BRIEF. Every line below must be reproduced exactly; no pictures are to be included.
=== GIVEN MATERIAL ===
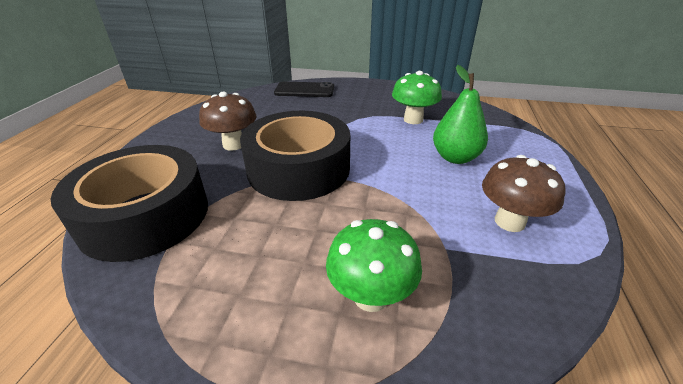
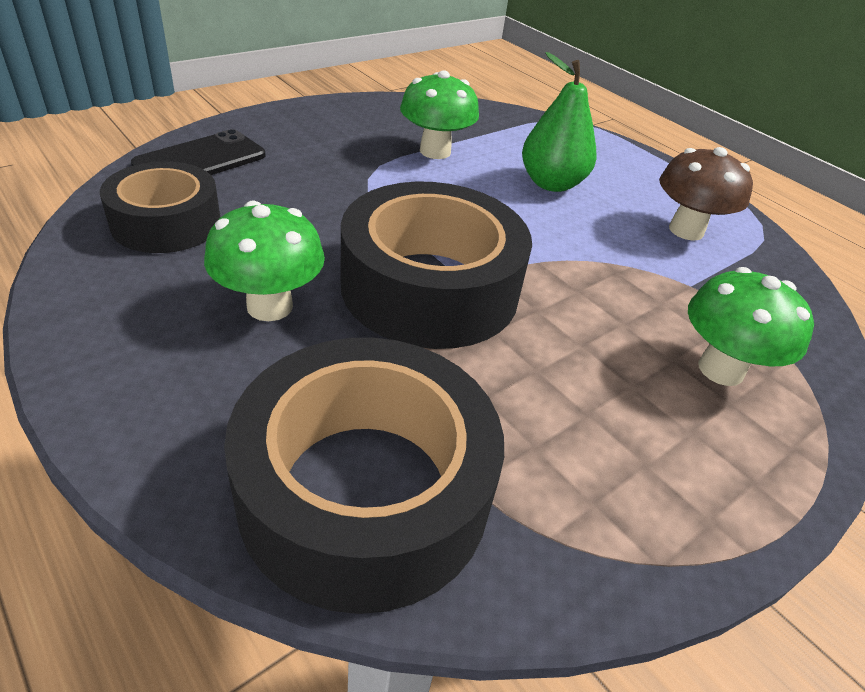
camera: 55 degrees left, 5 degrees up
(234, 144) = (270, 306): brown mushroom -> green mushroom
(256, 105) = (166, 223): none -> black tape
===
RESPONSE AREA.
camera: 55 degrees left, 5 degrees up
(234, 144) = (270, 306): brown mushroom -> green mushroom
(256, 105) = (166, 223): none -> black tape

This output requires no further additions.